--- Work item ---
Return every record exactly as it appears. Leave nothing out.

(Scene difference descriptions)
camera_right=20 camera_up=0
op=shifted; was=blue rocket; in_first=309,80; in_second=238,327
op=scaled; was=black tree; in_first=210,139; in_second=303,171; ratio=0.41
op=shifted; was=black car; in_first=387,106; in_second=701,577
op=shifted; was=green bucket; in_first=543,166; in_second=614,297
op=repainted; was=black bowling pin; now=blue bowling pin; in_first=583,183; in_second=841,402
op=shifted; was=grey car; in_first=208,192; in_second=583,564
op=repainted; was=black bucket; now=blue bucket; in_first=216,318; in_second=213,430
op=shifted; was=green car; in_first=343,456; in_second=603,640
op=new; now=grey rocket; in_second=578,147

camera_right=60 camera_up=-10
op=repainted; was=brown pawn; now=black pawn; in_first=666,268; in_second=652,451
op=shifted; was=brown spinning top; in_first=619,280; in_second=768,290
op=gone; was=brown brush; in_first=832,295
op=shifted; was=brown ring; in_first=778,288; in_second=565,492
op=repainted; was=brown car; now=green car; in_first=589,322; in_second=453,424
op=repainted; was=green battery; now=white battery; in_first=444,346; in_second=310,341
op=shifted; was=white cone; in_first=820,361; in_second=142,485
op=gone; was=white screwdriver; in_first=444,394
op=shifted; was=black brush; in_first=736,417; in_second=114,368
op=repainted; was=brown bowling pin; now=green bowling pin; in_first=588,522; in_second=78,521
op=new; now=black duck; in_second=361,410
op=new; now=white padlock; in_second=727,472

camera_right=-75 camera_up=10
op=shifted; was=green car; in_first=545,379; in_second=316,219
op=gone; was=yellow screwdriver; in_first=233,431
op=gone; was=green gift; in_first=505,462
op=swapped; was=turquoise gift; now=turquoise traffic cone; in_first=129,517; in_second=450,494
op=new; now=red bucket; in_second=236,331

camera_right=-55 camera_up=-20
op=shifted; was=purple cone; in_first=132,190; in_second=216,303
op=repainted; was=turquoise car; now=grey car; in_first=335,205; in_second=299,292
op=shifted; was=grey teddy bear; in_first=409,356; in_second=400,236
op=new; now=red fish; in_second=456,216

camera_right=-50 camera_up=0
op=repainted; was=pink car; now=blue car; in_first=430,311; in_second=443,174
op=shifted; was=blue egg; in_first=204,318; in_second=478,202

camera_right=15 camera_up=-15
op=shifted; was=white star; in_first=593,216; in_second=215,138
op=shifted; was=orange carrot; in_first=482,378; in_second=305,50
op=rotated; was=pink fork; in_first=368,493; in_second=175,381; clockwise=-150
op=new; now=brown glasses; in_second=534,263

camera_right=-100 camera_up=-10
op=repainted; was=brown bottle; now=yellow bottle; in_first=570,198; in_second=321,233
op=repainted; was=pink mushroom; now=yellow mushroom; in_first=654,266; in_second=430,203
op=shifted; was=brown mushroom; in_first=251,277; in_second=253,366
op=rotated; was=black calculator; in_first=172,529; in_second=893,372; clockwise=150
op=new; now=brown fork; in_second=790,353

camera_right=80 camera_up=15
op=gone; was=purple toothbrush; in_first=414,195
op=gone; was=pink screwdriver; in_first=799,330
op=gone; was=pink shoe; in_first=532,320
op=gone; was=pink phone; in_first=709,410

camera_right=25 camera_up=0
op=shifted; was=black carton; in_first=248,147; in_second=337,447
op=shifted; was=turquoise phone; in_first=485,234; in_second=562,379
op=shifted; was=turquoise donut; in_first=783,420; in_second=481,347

--- Finished task ---
camera_right=20 camera_up=0
op=shifted; was=blue rocket; in_first=309,80; in_second=238,327
op=scaled; was=black tree; in_first=210,139; in_second=303,171; ratio=0.41
op=shifted; was=black car; in_first=387,106; in_second=701,577
op=shifted; was=green bucket; in_first=543,166; in_second=614,297
op=repainted; was=black bowling pin; now=blue bowling pin; in_first=583,183; in_second=841,402
op=shifted; was=grey car; in_first=208,192; in_second=583,564
op=repainted; was=black bucket; now=blue bucket; in_first=216,318; in_second=213,430
op=shifted; was=green car; in_first=343,456; in_second=603,640
op=new; now=grey rocket; in_second=578,147

camera_right=60 camera_up=-10
op=repainted; was=brown pawn; now=black pawn; in_first=666,268; in_second=652,451
op=shifted; was=brown spinning top; in_first=619,280; in_second=768,290
op=gone; was=brown brush; in_first=832,295
op=shifted; was=brown ring; in_first=778,288; in_second=565,492
op=repainted; was=brown car; now=green car; in_first=589,322; in_second=453,424
op=repainted; was=green battery; now=white battery; in_first=444,346; in_second=310,341
op=shifted; was=white cone; in_first=820,361; in_second=142,485
op=gone; was=white screwdriver; in_first=444,394
op=shifted; was=black brush; in_first=736,417; in_second=114,368
op=repainted; was=brown bowling pin; now=green bowling pin; in_first=588,522; in_second=78,521
op=new; now=black duck; in_second=361,410
op=new; now=white padlock; in_second=727,472

camera_right=-75 camera_up=10
op=shifted; was=green car; in_first=545,379; in_second=316,219
op=gone; was=yellow screwdriver; in_first=233,431
op=gone; was=green gift; in_first=505,462
op=swapped; was=turquoise gift; now=turquoise traffic cone; in_first=129,517; in_second=450,494
op=new; now=red bucket; in_second=236,331

camera_right=-55 camera_up=-20
op=shifted; was=purple cone; in_first=132,190; in_second=216,303
op=repainted; was=turquoise car; now=grey car; in_first=335,205; in_second=299,292
op=shifted; was=grey teddy bear; in_first=409,356; in_second=400,236
op=new; now=red fish; in_second=456,216

camera_right=-50 camera_up=0
op=repainted; was=pink car; now=blue car; in_first=430,311; in_second=443,174
op=shifted; was=blue egg; in_first=204,318; in_second=478,202

camera_right=15 camera_up=-15
op=shifted; was=white star; in_first=593,216; in_second=215,138
op=shifted; was=orange carrot; in_first=482,378; in_second=305,50
op=rotated; was=pink fork; in_first=368,493; in_second=175,381; clockwise=-150
op=new; now=brown glasses; in_second=534,263

camera_right=-100 camera_up=-10
op=repainted; was=brown bottle; now=yellow bottle; in_first=570,198; in_second=321,233
op=repainted; was=pink mushroom; now=yellow mushroom; in_first=654,266; in_second=430,203
op=shifted; was=brown mushroom; in_first=251,277; in_second=253,366
op=rotated; was=black calculator; in_first=172,529; in_second=893,372; clockwise=150
op=new; now=brown fork; in_second=790,353

camera_right=80 camera_up=15
op=gone; was=purple toothbrush; in_first=414,195
op=gone; was=pink screwdriver; in_first=799,330
op=gone; was=pink shoe; in_first=532,320
op=gone; was=pink phone; in_first=709,410

camera_right=25 camera_up=0
op=shifted; was=black carton; in_first=248,147; in_second=337,447
op=shifted; was=turquoise phone; in_first=485,234; in_second=562,379
op=shifted; was=turquoise donut; in_first=783,420; in_second=481,347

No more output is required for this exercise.